What to do >> Print exactly the lines that run from the opening line of the material through the line with "brown phone: 2 -> 0", and nothing else, leaving out pictures.

-------

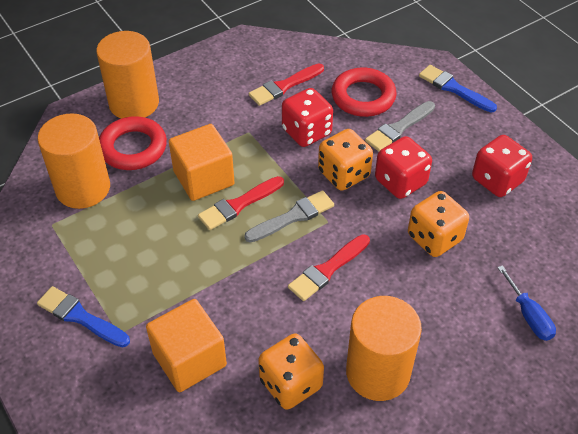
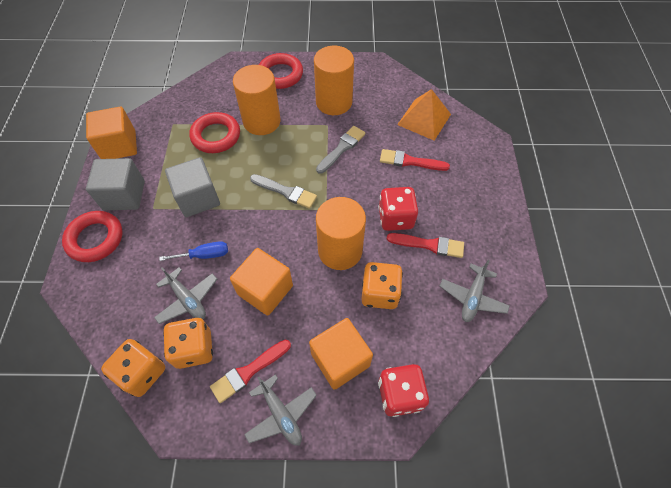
blue brush: 2 -> 0
grey cube: 0 -> 2
grey plane: 0 -> 3
orange cube: 2 -> 3
orange pyramid: 0 -> 1
red dice: 3 -> 2
red ring: 2 -> 3

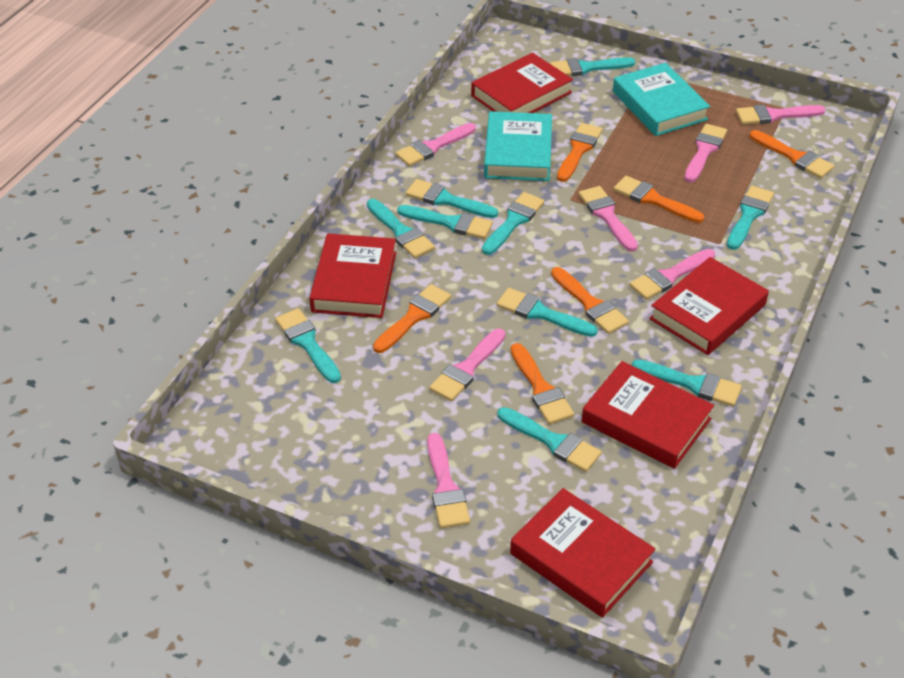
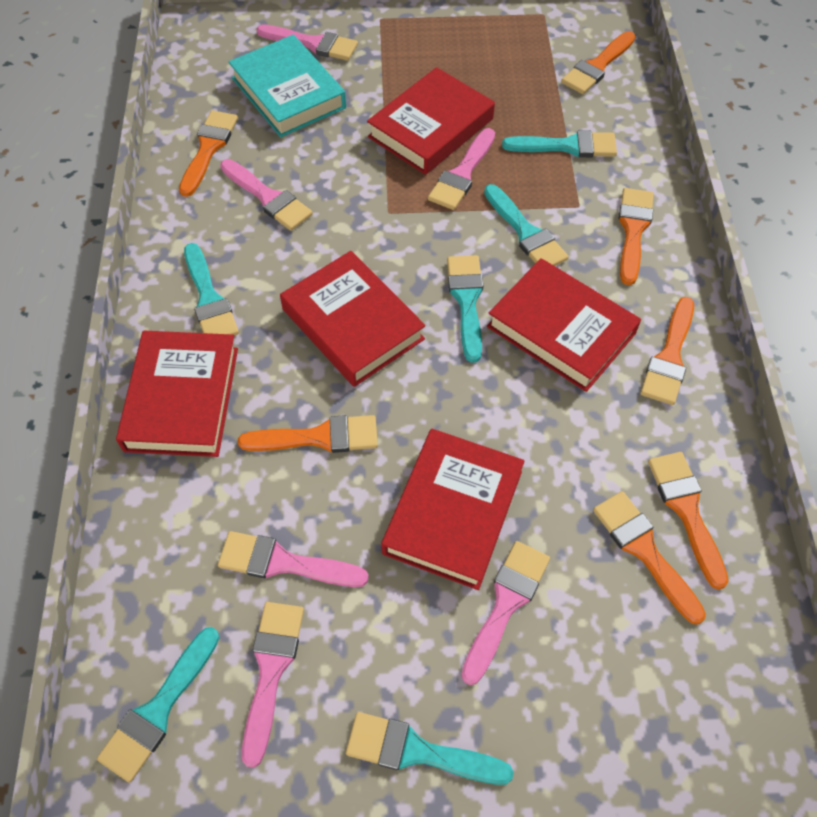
orange brush: 6 -> 7
pink brush: 7 -> 6
turquoise book: 2 -> 1
turquoise brush: 10 -> 6

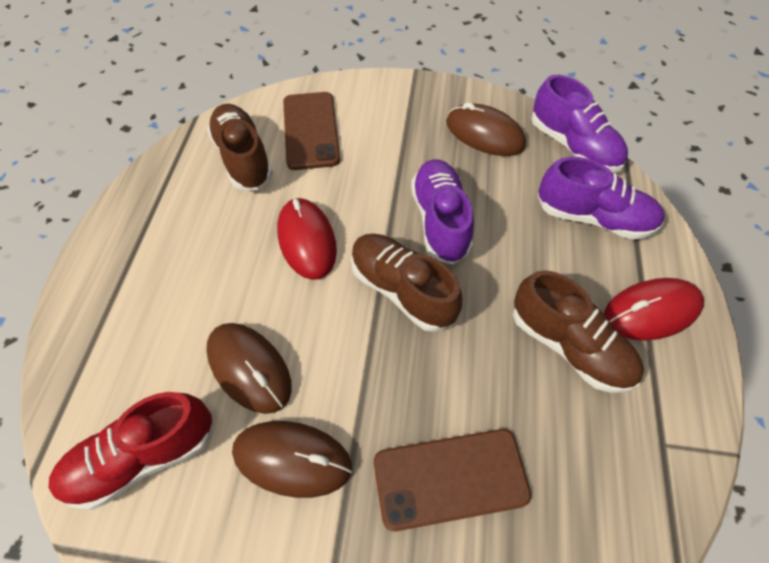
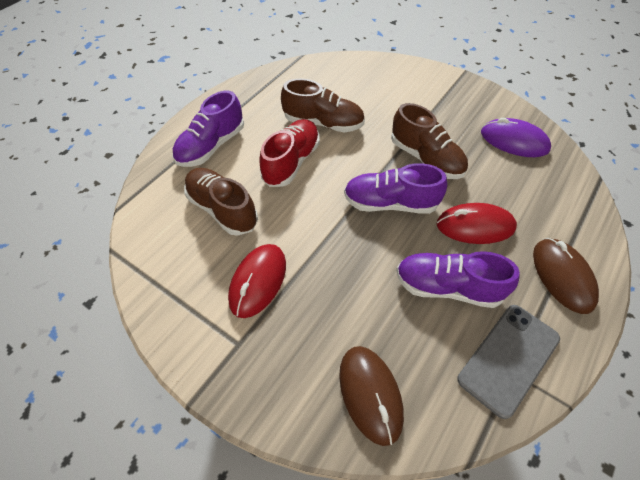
brown mouse: 3 -> 2
brown phone: 2 -> 0
grey phone: 0 -> 1
purple mouse: 0 -> 1

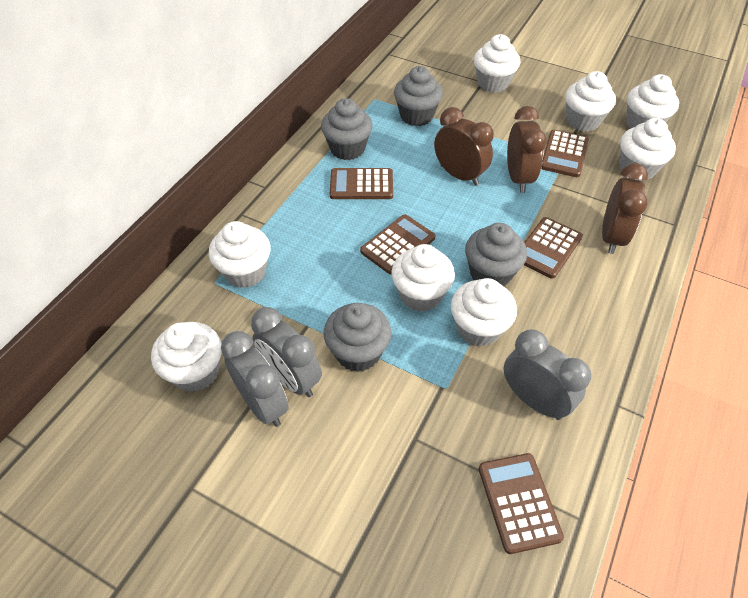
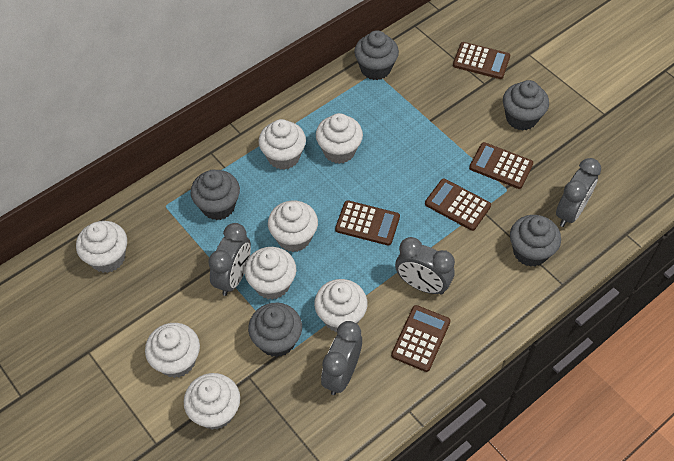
brown clock: 3 -> 0
grey clock: 3 -> 4
grey cupcake: 4 -> 5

-------

Finished exercise >>
blue brush: 2 -> 0
grey cube: 0 -> 2
grey plane: 0 -> 3
orange cube: 2 -> 3
orange pyramid: 0 -> 1
red dice: 3 -> 2
red ring: 2 -> 3

orange brush: 6 -> 7
pink brush: 7 -> 6
turquoise book: 2 -> 1
turquoise brush: 10 -> 6

brown mouse: 3 -> 2
brown phone: 2 -> 0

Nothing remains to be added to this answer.